ASSIGNED TASK:
Set down, word for word, only the lines from the start of the records through the line bearing "(465, 315) = (346, 550): white"; include no pictures.

____________________

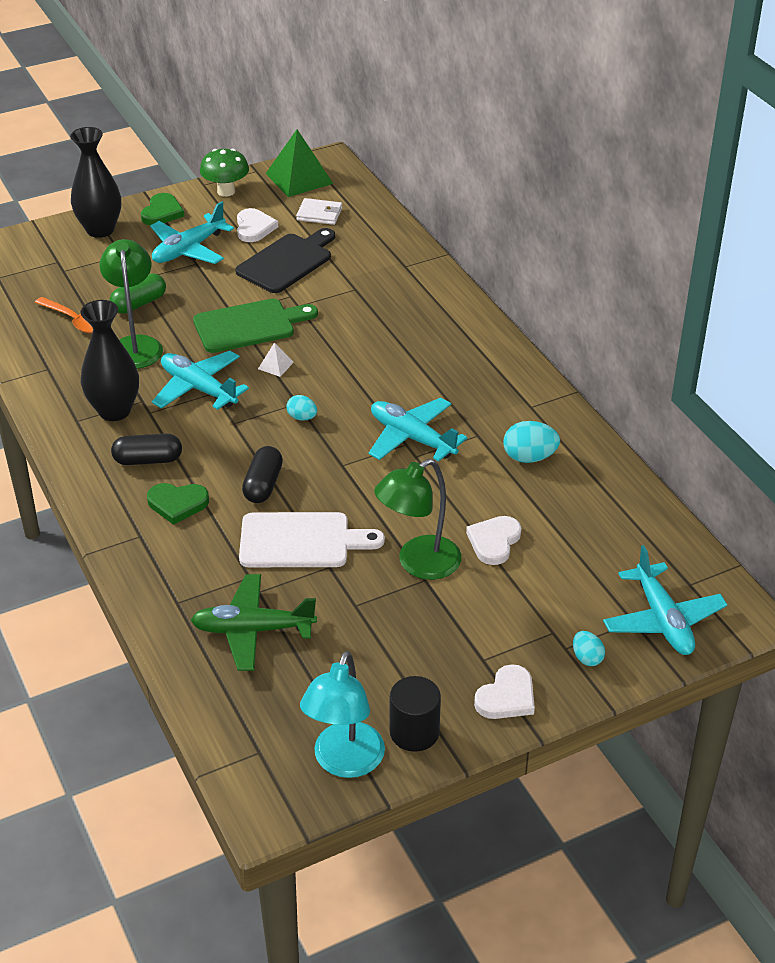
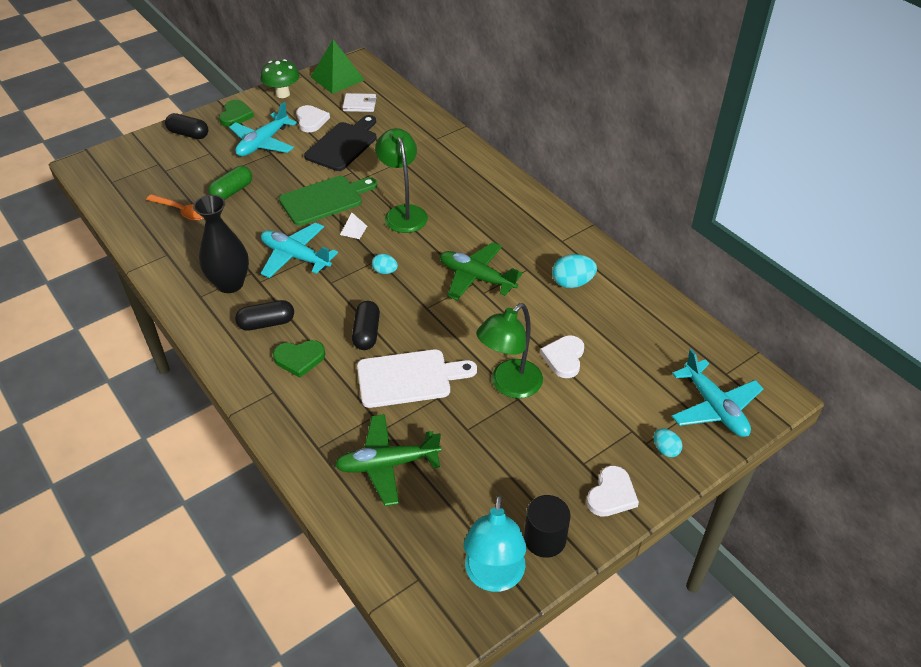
camera: 10 degrees left, 5 degrees up
(100, 230) = (188, 134): black vase -> black capsule
(135, 345) = (236, 226): green lamp -> green lamp (403, 213)
(412, 438) = (476, 278): turquoise plane -> green plane

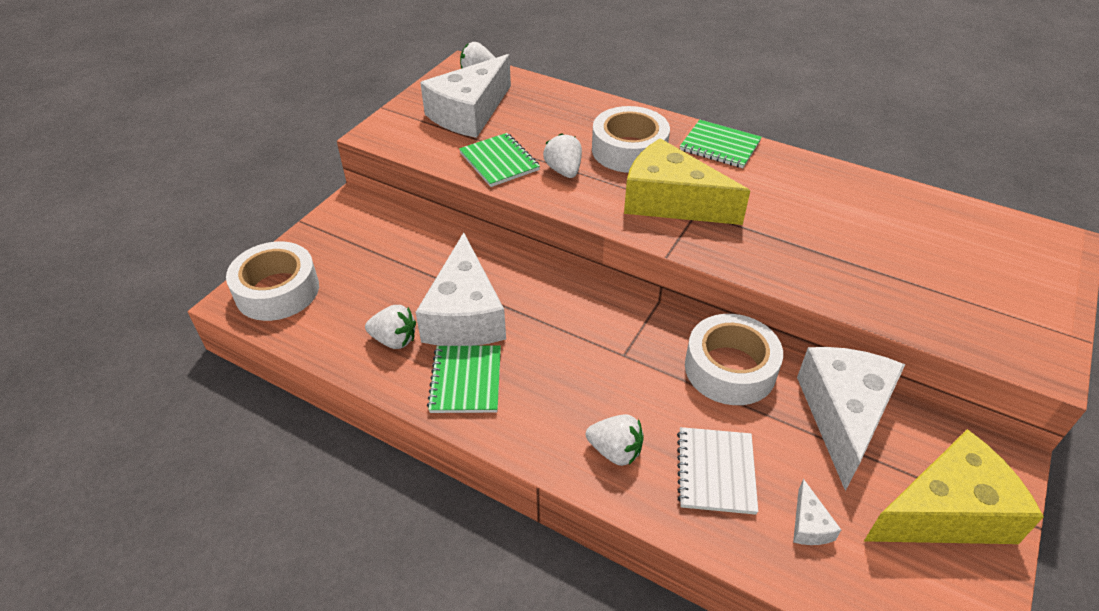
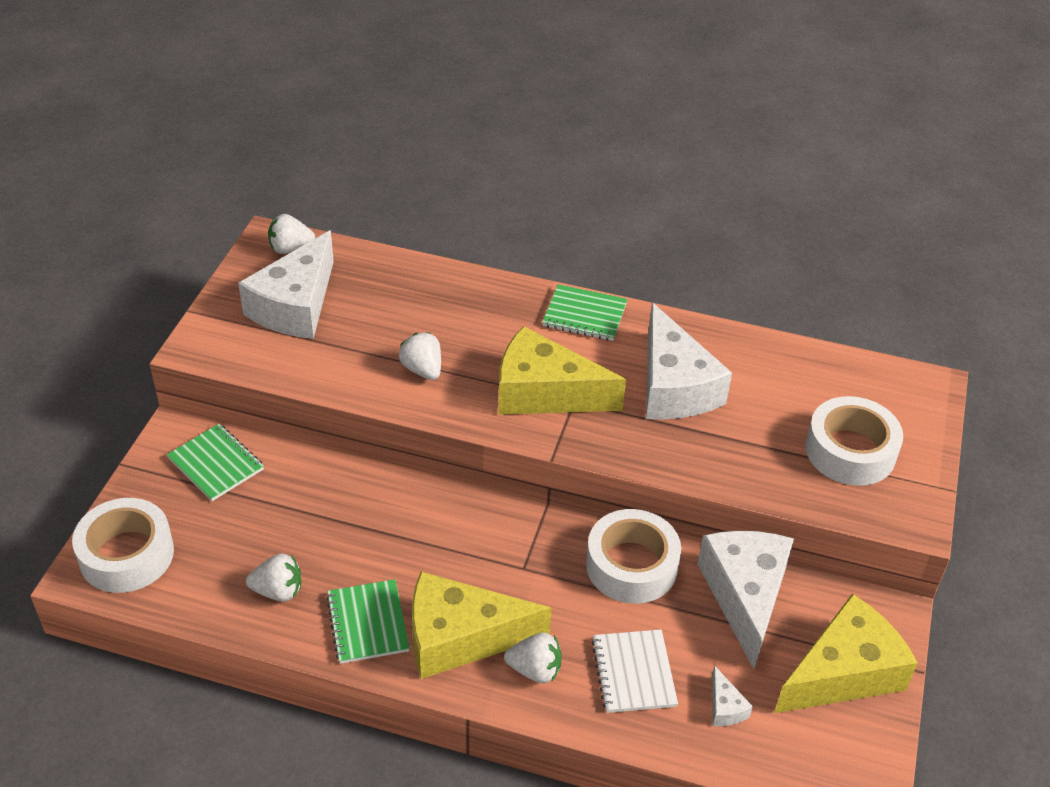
camera: 15 degrees left, 0 degrees up
(465, 315) = (346, 550): white cheese -> white cheese (674, 386)
(499, 161) = (348, 367): green notebook -> green notebook (216, 464)
(549, 408) = (461, 638): none -> yellow cheese
(629, 150) = (488, 333): white tape -> white tape (850, 451)

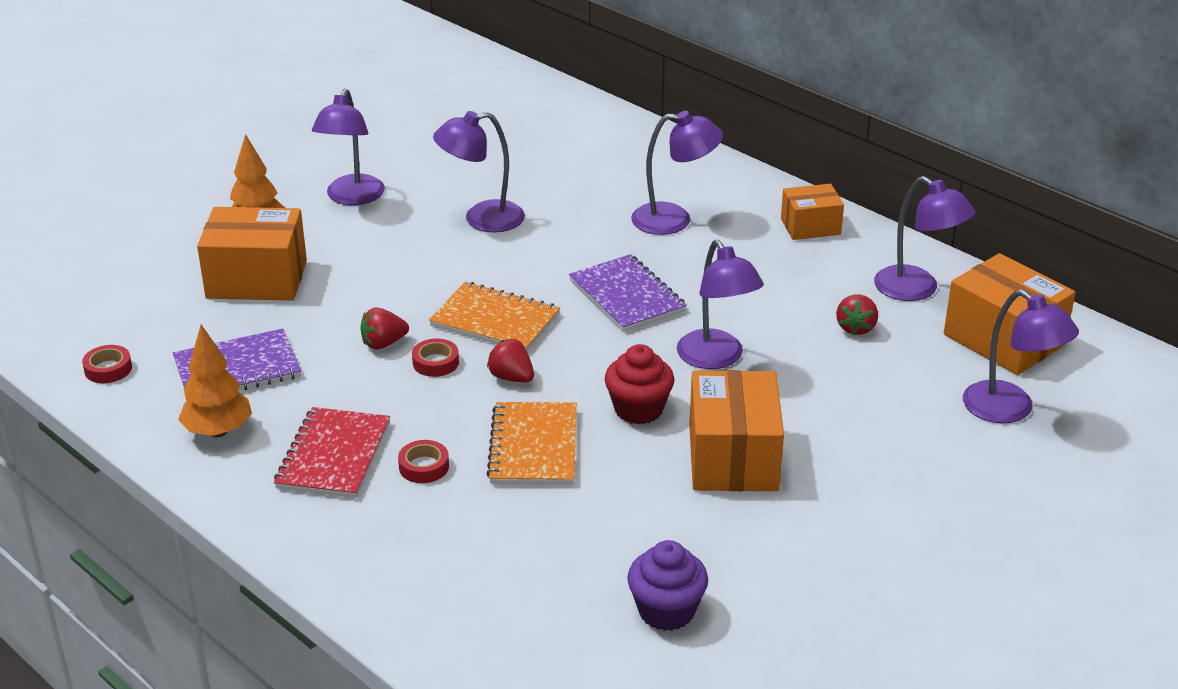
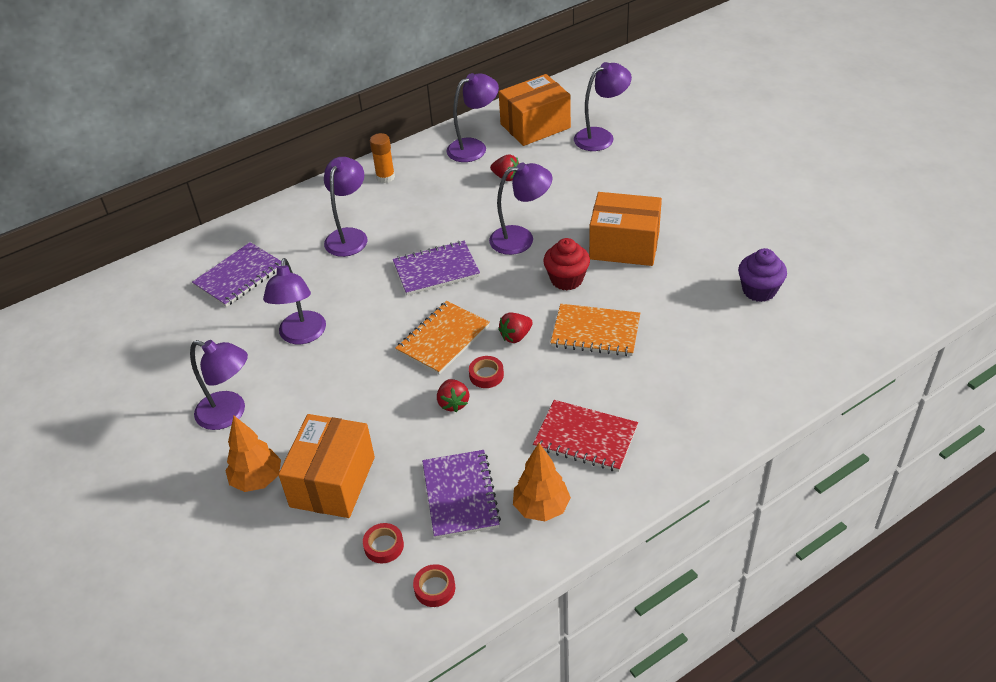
camera: 75 degrees left, 10 degrees up
(424, 466) = (607, 389): red tape -> red tape (384, 546)
(575, 159) = (239, 276): none -> purple notebook
(810, 226) = (385, 177): orange box -> orange glue stick

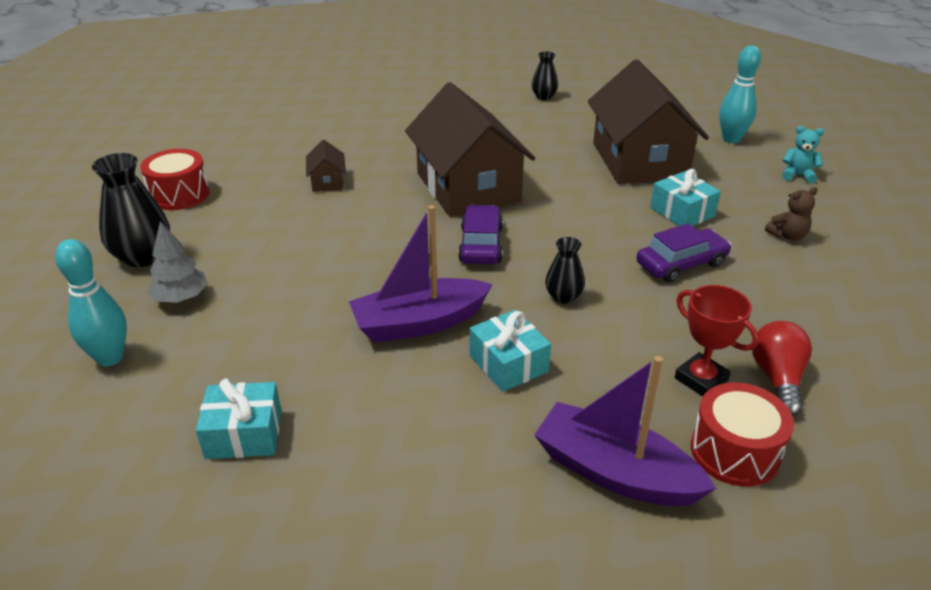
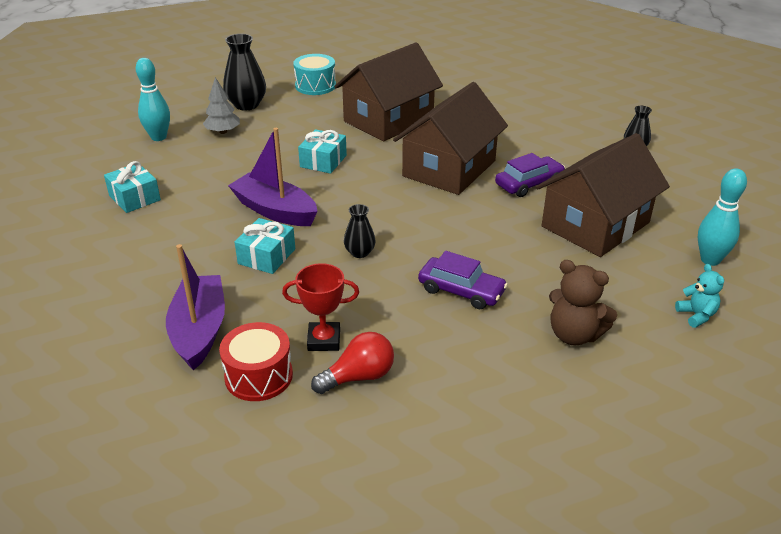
camera: 55 degrees right, 0 degrees up
(179, 194) = (315, 86): red drum -> turquoise drum
(327, 181) = (388, 120): brown house -> brown house, size x2.47
(481, 245) = (384, 200): purple car -> purple car (529, 184)
(682, 212) = (540, 269): turquoise gift -> turquoise gift (323, 161)
(701, 379) = (324, 340): red trophy -> red trophy turned 75 degrees clockwise
(787, 236) = (574, 335): brown teddy bear -> brown teddy bear, size x1.62

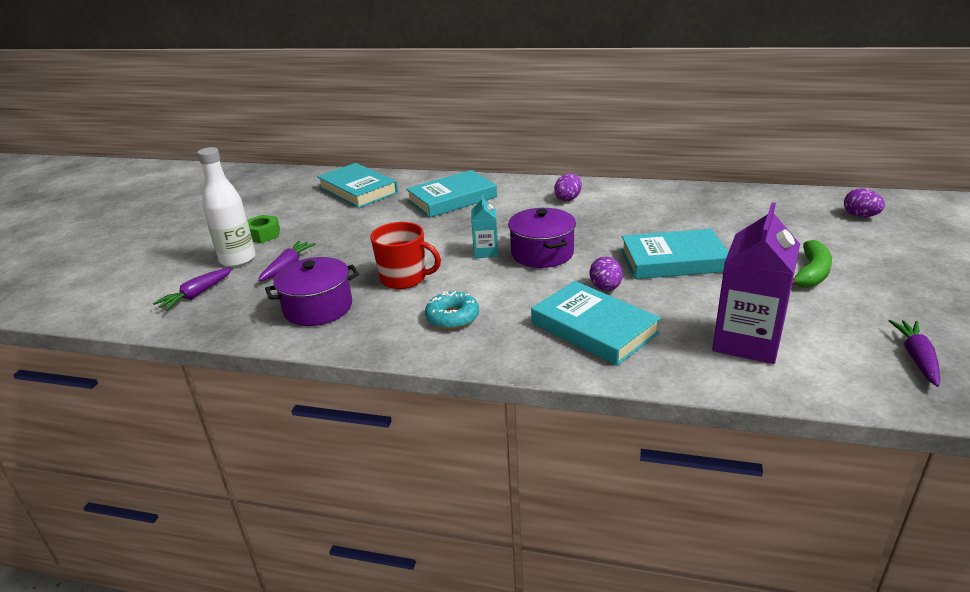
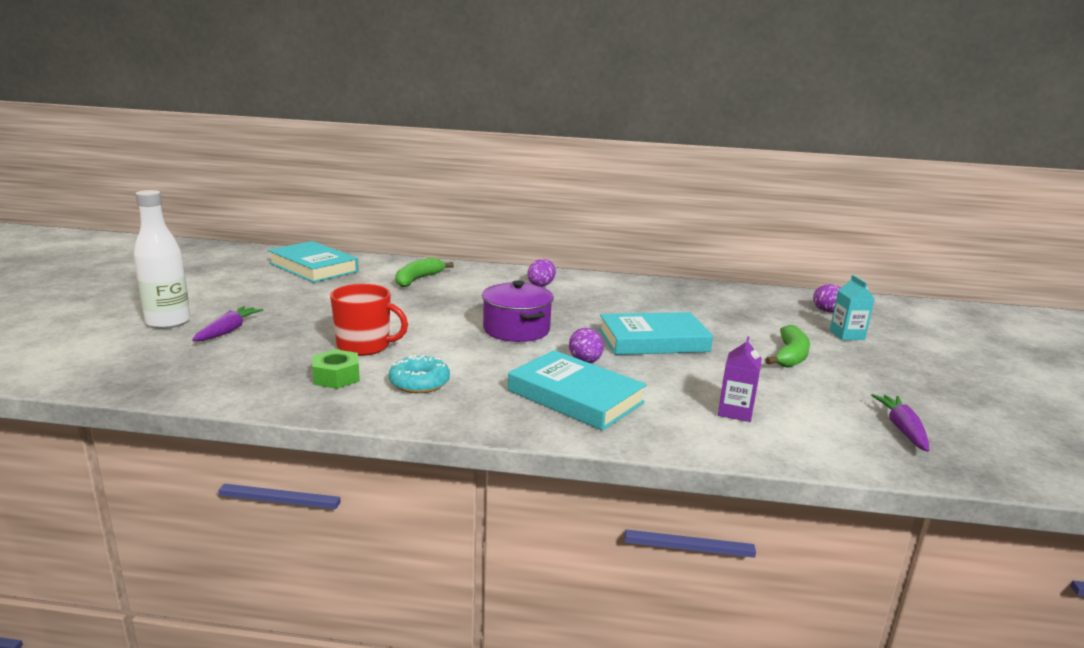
camera: 10 degrees left, 10 degrees down
(196, 295) = (113, 354): purple carrot -> none
(263, 235) = (201, 301): green nut -> green nut (336, 377)
(318, 308) = (263, 370): purple pot -> none
(452, 199) = (418, 279): turquoise book -> green banana
(486, 252) = (455, 326): turquoise carton -> turquoise carton (847, 335)
(747, 341) = (735, 412): purple carton -> purple carton, size x0.52

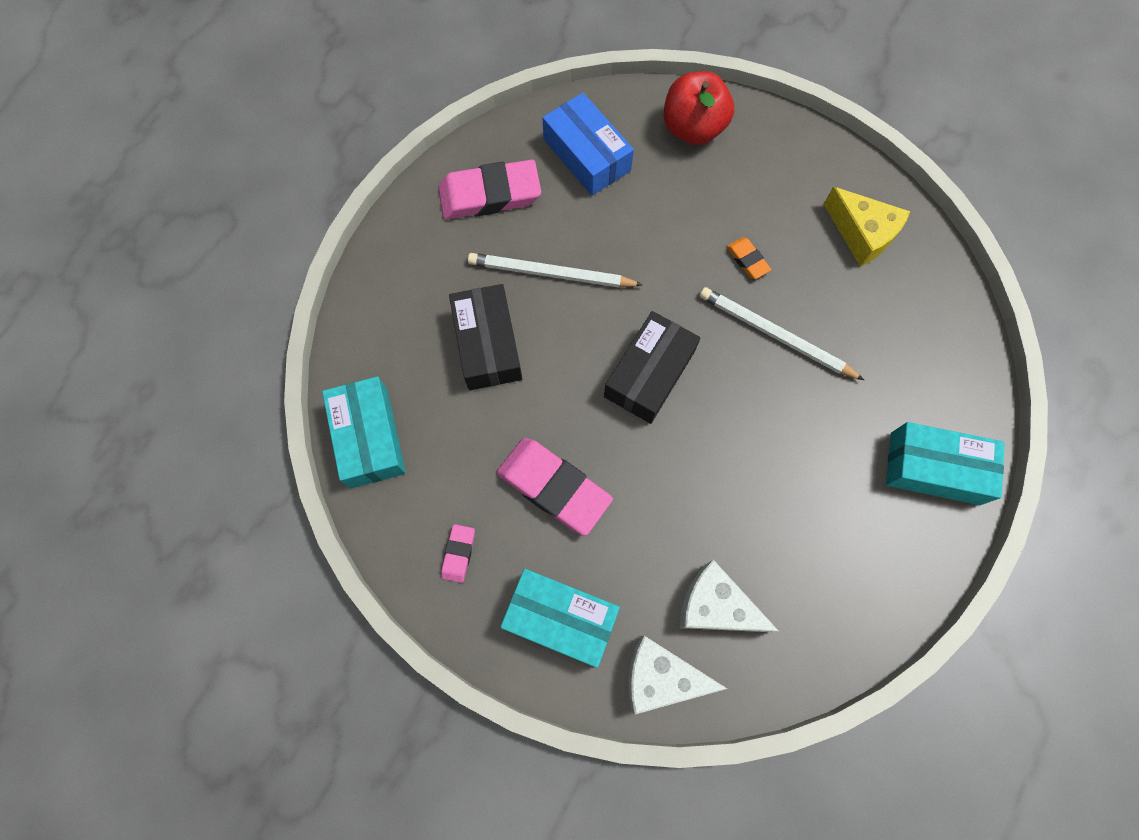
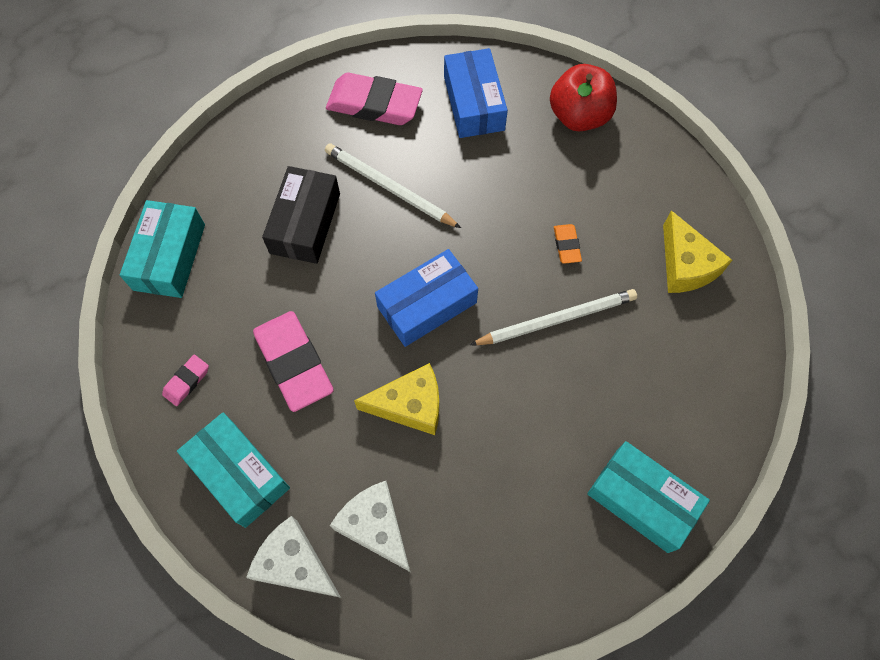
camera: 25 degrees right, 5 degrees down
(649, 374) = (427, 305): black box -> blue box
(685, 477) = (410, 405): none -> yellow cheese
(775, 335) = (556, 319): white pencil -> white pencil turned 105 degrees clockwise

____________________

REPLY:
camera: 10 degrees left, 5 degrees up
(100, 230) = (188, 134): black vase -> black capsule
(135, 345) = (236, 226): green lamp -> green lamp (403, 213)
(412, 438) = (476, 278): turquoise plane -> green plane

camera: 15 degrees left, 0 degrees up
(465, 315) = (346, 550): white cheese -> white cheese (674, 386)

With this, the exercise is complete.